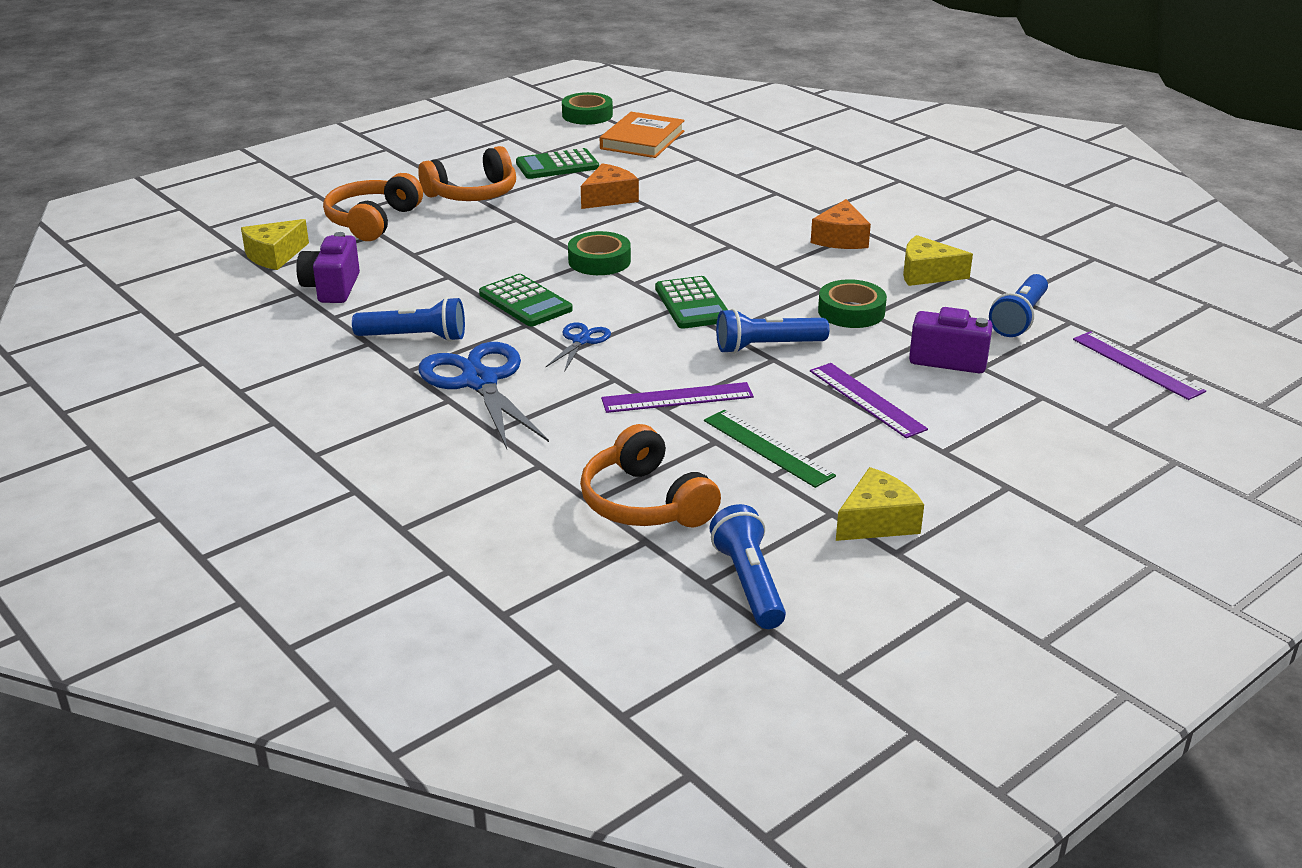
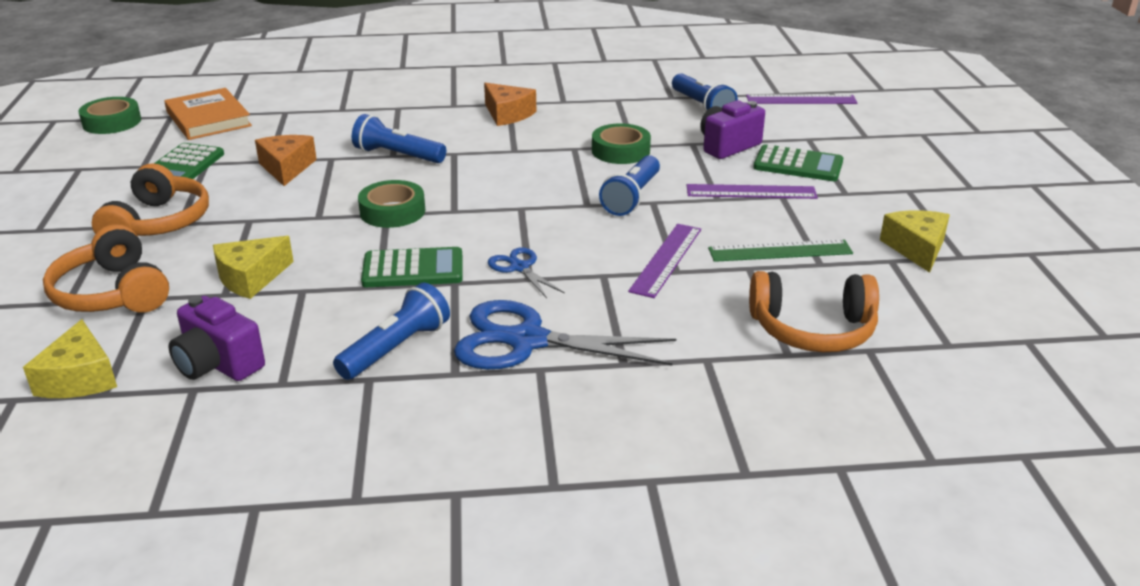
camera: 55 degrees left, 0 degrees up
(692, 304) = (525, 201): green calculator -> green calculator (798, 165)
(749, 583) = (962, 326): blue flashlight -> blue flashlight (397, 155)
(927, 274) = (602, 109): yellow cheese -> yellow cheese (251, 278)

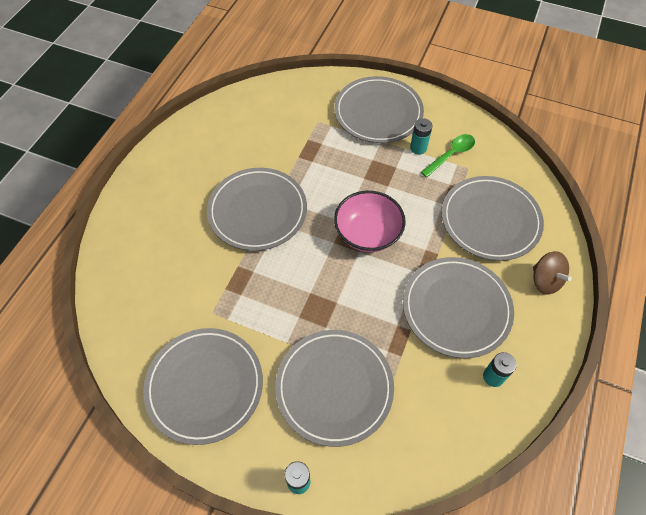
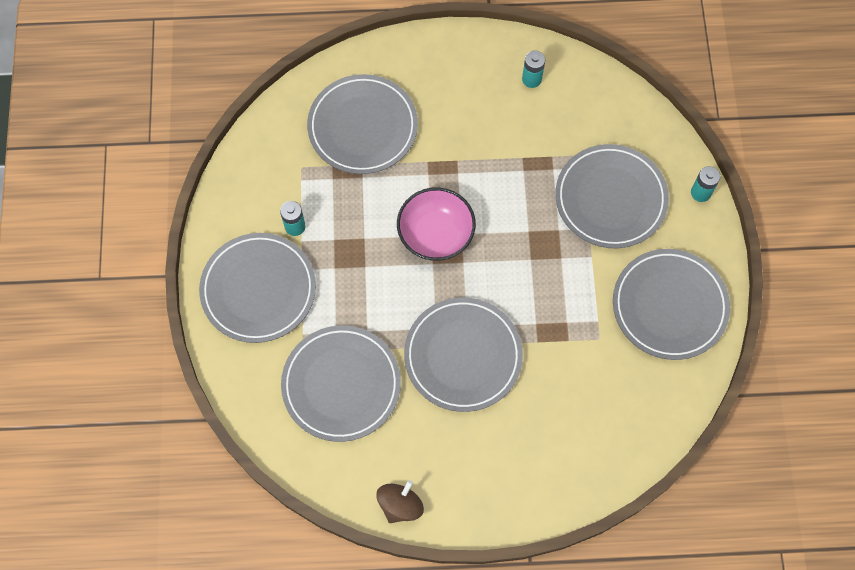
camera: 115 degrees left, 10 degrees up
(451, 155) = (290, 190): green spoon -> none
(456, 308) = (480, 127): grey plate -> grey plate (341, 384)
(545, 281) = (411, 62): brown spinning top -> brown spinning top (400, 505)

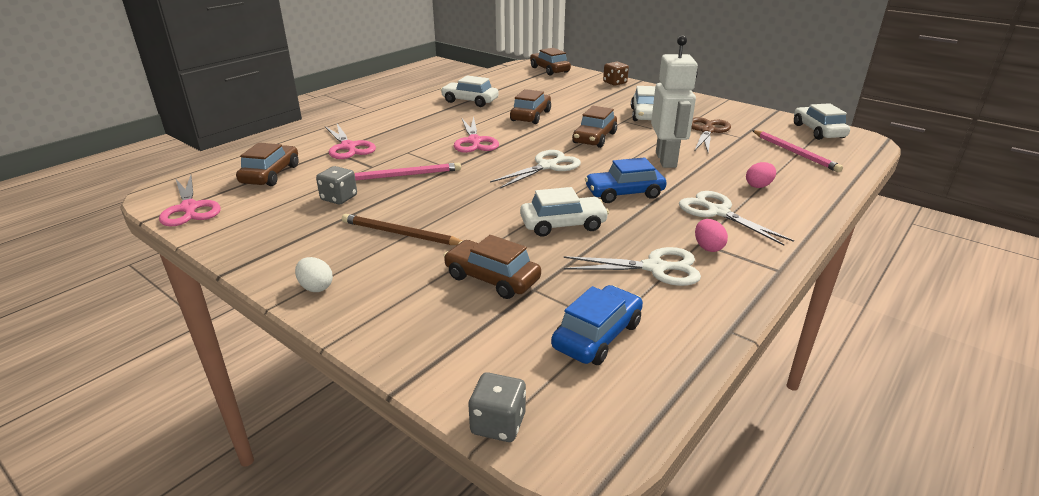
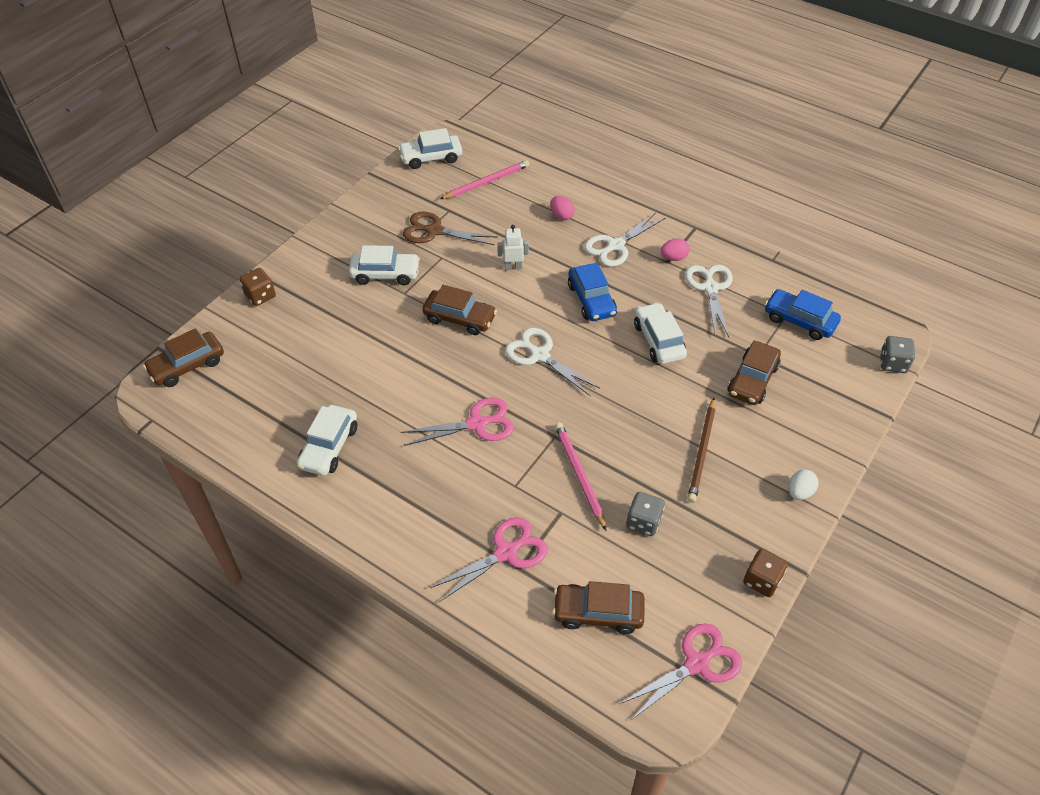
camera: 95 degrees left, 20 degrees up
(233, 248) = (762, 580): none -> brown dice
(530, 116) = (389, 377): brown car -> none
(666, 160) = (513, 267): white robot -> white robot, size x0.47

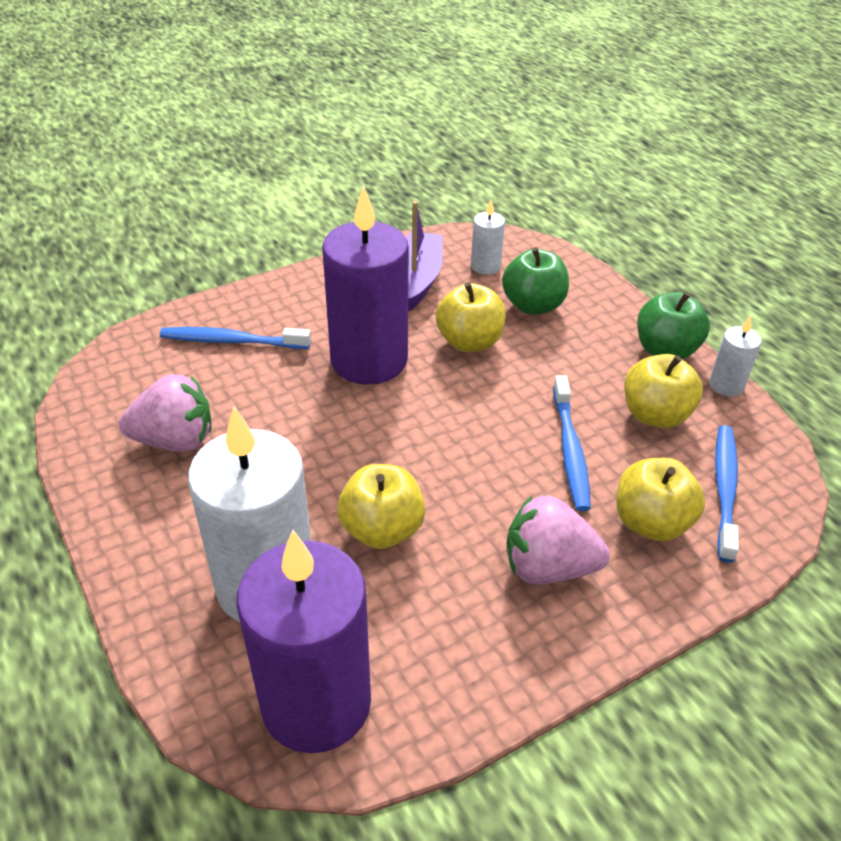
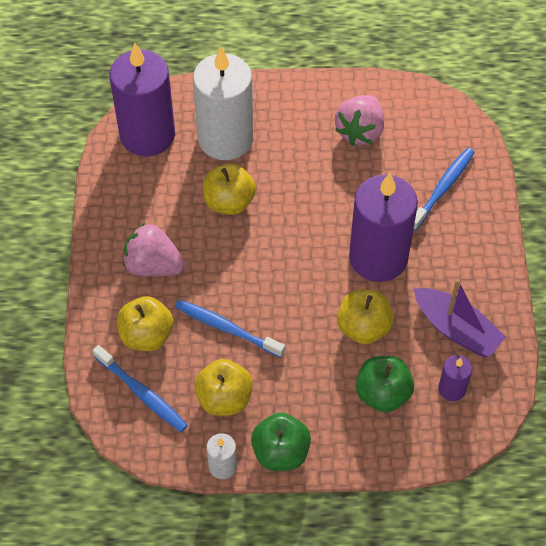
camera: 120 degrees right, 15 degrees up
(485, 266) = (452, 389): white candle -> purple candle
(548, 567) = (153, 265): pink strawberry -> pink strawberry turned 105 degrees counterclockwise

TASK GOAL. Copy only what lies between the line with "(927, 274) = (602, 109): yellow" and the line with "(545, 281) = (411, 62): brown", those two lines included, exactly as given above; pictures stay out.

RESPONSE TO THE EXERCISE.
(927, 274) = (602, 109): yellow cheese -> yellow cheese (251, 278)

camera: 115 degrees left, 10 degrees up
(451, 155) = (290, 190): green spoon -> none
(456, 308) = (480, 127): grey plate -> grey plate (341, 384)
(545, 281) = (411, 62): brown spinning top -> brown spinning top (400, 505)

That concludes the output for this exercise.